■ **EXERCISE PROMPT**
Where the listing below reaches the line containing "camera: 45 degrees right, 10 degrees down", start writing out lines exactly, and stop once the line containing "(582, 401) = (430, 101): purple" has been written.

Start of RECORDS TO PROCESS

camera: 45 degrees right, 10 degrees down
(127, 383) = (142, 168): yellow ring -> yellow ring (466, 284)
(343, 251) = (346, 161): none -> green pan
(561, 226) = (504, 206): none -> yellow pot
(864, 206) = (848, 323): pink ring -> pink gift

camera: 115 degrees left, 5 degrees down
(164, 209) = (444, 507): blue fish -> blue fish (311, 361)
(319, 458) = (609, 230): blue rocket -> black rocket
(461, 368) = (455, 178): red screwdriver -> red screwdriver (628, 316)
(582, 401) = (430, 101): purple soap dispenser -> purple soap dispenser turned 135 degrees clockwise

End of RECORDS TO PROCESS
Start of RECORDS TO PROCESS

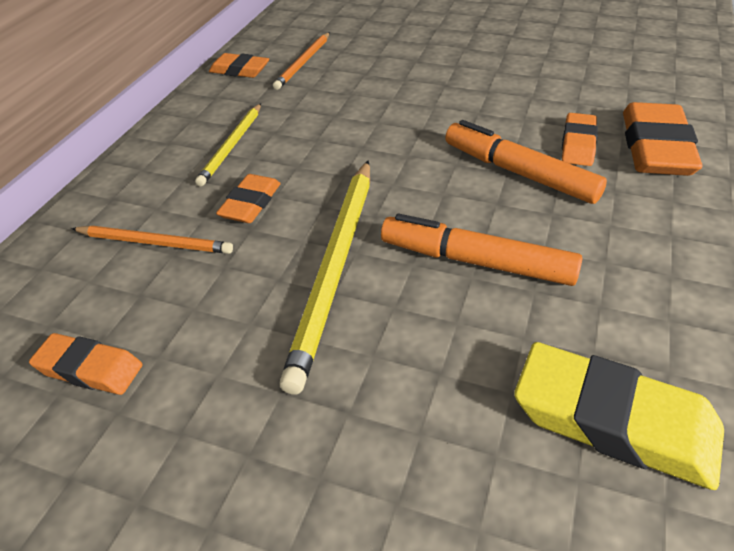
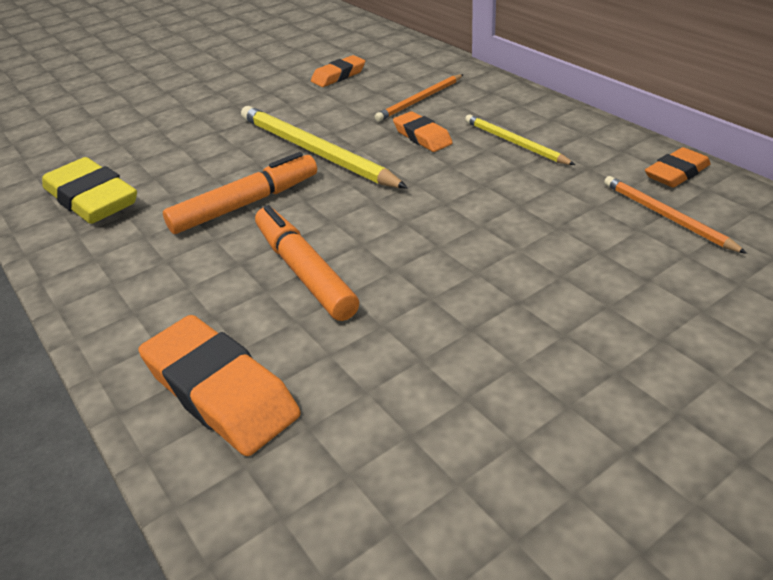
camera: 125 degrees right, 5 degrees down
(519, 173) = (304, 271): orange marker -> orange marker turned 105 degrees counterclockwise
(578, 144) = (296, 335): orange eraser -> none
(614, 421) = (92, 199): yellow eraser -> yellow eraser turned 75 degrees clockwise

End of RECORDS TO PROCESS
Start of RECORDS TO PROCESS

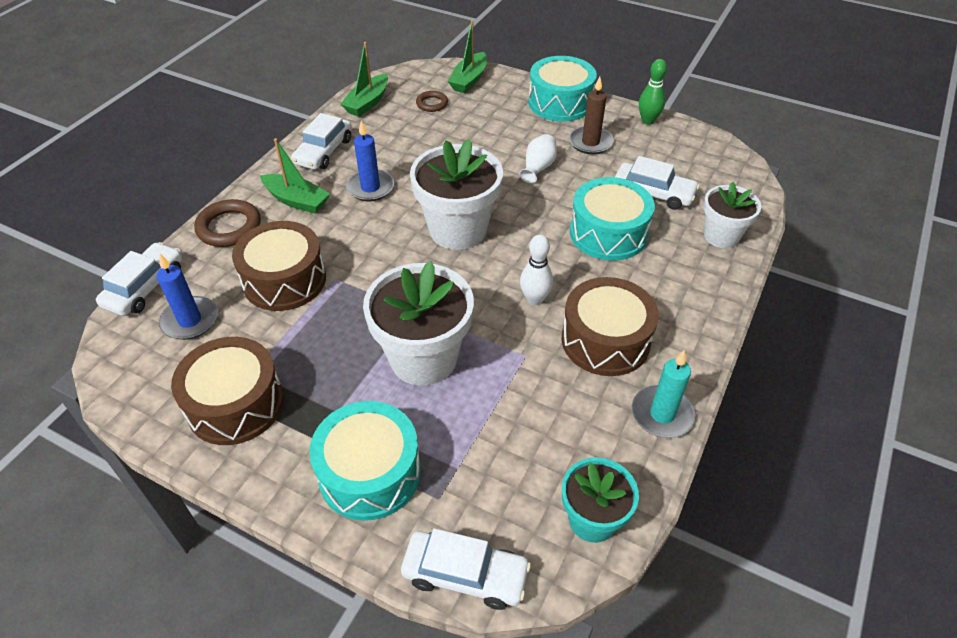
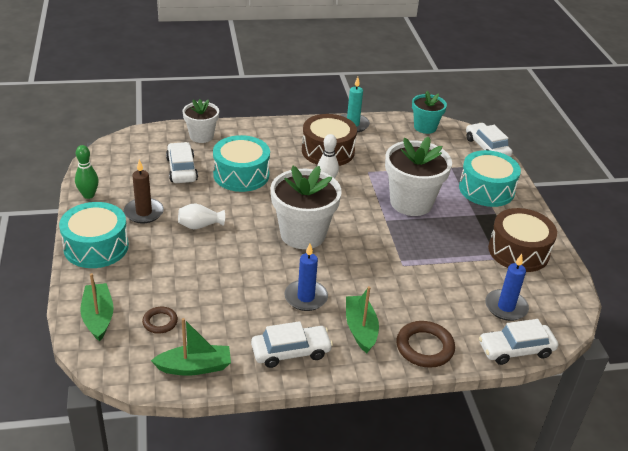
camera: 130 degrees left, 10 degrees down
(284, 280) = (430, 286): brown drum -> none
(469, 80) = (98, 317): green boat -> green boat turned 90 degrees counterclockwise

End of RECORDS TO PROCESS

■ **SOLUTION BELOW**
camera: 45 degrees right, 10 degrees down
(127, 383) = (142, 168): yellow ring -> yellow ring (466, 284)
(343, 251) = (346, 161): none -> green pan
(561, 226) = (504, 206): none -> yellow pot
(864, 206) = (848, 323): pink ring -> pink gift

camera: 115 degrees left, 5 degrees down
(164, 209) = (444, 507): blue fish -> blue fish (311, 361)
(319, 458) = (609, 230): blue rocket -> black rocket
(461, 368) = (455, 178): red screwdriver -> red screwdriver (628, 316)
(582, 401) = (430, 101): purple soap dispenser -> purple soap dispenser turned 135 degrees clockwise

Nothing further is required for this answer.